» Exercise
Establish how many lines in the entries hold the string "heart". The number by itself is the whole answer.

[Opening Material to process section]

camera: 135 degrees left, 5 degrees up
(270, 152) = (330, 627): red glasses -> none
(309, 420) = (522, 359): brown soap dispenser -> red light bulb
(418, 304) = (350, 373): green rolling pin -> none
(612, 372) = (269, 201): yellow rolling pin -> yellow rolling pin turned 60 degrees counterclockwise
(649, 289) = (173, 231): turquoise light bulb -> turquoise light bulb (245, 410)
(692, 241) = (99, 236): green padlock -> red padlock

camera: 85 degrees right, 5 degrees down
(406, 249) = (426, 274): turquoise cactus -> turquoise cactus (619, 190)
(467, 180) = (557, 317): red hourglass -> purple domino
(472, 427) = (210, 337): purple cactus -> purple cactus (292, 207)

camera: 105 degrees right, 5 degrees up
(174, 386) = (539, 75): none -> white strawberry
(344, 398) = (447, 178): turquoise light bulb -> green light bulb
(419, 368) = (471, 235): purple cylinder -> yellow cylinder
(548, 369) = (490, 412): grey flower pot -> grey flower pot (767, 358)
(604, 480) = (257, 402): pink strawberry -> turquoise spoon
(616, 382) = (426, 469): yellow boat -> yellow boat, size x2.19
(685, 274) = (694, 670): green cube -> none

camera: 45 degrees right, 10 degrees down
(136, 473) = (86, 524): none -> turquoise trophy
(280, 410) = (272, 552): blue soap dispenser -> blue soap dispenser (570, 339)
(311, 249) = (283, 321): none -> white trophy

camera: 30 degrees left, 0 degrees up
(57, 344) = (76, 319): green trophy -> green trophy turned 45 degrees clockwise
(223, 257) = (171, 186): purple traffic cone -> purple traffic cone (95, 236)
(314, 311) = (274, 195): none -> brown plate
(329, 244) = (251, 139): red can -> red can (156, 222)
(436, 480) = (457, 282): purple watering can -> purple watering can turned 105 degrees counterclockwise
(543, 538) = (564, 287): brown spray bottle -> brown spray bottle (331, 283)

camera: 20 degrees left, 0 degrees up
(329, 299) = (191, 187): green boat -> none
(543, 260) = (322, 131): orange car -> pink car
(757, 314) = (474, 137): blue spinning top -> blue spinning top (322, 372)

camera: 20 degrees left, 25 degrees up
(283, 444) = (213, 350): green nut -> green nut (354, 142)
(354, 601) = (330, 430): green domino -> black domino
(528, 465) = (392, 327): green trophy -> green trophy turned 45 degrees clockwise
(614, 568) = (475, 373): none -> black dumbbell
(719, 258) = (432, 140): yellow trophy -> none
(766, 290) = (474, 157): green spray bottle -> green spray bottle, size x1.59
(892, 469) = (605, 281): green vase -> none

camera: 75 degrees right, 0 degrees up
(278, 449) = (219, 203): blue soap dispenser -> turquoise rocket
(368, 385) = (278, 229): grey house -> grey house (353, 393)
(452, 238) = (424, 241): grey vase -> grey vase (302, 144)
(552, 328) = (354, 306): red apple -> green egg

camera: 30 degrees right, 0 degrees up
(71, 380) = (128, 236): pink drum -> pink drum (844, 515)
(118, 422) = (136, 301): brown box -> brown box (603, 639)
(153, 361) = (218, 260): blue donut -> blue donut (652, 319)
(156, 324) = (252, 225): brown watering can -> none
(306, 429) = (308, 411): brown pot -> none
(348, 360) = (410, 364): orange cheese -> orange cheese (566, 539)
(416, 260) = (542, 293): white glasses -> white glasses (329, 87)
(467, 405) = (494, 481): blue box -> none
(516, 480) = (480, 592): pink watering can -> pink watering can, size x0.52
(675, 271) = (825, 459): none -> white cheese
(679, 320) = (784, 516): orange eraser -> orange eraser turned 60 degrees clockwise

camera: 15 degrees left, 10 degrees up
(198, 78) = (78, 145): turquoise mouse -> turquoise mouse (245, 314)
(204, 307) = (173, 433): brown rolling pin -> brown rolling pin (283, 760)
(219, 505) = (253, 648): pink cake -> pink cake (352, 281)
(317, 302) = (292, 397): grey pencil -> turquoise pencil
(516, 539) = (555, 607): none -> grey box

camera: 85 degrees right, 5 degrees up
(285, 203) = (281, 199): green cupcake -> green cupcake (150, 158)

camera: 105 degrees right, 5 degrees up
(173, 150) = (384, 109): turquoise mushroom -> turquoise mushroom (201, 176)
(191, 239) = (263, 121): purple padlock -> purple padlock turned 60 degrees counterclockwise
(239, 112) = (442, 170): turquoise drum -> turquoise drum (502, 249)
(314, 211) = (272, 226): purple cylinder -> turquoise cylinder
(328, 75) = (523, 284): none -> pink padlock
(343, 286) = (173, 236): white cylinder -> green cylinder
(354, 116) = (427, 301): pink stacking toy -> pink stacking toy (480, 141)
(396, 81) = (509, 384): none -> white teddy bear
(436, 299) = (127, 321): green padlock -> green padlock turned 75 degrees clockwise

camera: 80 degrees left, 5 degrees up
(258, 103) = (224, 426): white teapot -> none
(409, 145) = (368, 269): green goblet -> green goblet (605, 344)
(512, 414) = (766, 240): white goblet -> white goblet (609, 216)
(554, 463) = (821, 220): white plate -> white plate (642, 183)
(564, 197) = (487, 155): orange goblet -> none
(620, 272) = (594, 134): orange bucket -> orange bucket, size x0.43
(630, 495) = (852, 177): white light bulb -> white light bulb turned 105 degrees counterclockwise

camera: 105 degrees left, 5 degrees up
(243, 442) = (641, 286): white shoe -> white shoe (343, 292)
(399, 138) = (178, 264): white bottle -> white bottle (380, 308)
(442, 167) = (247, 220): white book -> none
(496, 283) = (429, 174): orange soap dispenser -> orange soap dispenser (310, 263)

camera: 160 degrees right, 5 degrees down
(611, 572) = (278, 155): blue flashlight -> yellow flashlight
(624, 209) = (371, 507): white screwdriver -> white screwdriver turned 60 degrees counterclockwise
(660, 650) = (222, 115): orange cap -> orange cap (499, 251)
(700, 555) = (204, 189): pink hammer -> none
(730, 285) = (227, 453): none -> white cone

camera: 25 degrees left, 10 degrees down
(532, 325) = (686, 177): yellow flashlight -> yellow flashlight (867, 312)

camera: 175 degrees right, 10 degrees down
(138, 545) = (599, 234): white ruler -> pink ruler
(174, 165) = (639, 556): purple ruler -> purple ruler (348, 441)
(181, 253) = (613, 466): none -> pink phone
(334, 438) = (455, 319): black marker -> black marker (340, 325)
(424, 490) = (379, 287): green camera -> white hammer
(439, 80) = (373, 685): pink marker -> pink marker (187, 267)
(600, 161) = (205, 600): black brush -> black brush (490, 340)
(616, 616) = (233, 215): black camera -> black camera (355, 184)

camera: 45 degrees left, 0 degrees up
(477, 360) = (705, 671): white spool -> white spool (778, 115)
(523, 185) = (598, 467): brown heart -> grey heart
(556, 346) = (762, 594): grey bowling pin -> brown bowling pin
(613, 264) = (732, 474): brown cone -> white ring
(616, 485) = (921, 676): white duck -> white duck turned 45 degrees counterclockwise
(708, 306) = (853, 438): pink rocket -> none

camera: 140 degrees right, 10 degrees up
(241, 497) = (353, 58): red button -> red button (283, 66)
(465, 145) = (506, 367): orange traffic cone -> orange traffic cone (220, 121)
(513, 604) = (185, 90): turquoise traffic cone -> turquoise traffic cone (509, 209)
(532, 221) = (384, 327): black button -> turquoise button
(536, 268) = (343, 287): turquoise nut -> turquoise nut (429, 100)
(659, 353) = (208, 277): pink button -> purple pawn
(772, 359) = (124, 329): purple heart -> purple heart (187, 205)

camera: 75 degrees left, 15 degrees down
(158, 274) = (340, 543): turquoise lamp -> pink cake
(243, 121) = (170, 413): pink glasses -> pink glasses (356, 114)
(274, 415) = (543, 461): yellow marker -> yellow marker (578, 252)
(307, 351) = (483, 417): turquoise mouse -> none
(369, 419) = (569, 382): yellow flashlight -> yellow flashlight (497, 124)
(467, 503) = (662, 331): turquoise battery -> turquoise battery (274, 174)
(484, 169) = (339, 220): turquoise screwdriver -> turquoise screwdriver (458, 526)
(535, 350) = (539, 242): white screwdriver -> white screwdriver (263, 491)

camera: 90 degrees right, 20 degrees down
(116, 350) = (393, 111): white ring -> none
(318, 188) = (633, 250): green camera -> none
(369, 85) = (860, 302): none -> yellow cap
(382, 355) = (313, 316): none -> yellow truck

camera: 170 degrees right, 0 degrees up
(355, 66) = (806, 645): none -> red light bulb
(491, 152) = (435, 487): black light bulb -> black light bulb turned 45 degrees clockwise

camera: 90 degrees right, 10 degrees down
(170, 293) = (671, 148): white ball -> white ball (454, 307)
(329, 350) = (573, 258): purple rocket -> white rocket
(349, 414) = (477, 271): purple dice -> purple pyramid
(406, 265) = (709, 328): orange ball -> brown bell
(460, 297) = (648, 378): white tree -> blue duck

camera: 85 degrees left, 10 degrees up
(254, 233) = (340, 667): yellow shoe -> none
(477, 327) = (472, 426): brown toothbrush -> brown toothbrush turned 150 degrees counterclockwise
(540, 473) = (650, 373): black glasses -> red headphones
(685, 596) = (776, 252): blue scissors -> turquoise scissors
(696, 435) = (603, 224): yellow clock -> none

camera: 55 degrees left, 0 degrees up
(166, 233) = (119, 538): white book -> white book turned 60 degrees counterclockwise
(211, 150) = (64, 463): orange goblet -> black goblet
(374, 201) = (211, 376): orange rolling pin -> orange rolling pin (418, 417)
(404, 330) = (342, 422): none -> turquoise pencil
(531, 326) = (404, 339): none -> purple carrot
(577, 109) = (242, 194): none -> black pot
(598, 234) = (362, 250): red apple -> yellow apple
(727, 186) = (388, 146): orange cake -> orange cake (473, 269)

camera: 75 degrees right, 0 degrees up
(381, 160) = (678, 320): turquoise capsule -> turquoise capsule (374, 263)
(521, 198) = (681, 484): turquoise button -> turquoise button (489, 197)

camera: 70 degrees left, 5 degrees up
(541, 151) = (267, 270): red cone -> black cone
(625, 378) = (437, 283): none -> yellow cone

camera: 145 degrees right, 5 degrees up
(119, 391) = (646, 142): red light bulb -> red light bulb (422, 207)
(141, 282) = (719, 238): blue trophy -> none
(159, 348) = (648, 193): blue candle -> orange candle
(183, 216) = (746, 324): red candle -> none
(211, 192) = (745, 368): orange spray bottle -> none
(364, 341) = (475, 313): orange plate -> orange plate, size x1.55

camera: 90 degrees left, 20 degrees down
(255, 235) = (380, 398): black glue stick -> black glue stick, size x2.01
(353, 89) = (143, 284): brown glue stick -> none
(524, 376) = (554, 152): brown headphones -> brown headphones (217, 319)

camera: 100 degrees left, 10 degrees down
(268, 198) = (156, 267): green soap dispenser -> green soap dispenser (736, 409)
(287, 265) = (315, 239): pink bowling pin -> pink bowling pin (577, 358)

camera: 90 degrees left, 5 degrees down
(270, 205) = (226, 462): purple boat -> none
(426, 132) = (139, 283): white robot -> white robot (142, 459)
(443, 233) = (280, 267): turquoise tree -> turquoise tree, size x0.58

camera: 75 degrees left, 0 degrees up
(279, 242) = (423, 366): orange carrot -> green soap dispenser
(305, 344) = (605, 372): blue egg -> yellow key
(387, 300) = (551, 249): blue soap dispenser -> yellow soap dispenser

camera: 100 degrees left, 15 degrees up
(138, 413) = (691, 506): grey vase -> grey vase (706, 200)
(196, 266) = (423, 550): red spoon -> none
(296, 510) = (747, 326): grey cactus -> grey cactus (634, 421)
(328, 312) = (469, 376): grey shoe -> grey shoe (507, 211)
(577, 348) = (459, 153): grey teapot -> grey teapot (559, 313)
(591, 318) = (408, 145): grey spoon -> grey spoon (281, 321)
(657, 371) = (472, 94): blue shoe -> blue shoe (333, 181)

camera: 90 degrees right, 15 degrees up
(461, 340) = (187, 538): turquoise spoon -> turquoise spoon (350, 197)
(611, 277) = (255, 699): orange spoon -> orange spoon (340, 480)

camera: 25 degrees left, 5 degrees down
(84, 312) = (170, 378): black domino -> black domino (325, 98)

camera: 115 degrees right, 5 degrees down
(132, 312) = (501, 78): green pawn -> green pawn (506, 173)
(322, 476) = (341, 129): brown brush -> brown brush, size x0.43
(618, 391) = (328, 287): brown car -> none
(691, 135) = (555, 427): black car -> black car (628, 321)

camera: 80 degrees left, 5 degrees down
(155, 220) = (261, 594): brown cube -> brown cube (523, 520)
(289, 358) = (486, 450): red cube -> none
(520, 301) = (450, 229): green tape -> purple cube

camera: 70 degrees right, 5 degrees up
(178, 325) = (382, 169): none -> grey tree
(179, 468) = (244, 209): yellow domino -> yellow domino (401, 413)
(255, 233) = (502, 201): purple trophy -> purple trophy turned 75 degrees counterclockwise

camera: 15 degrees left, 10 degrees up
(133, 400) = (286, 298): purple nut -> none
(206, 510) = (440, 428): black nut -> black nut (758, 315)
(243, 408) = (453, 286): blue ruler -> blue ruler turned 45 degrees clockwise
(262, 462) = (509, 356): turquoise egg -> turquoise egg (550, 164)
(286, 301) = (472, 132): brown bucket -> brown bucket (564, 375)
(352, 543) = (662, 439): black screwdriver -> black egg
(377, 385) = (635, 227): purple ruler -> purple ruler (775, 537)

[Closing Material to process section]

» Exercise response
2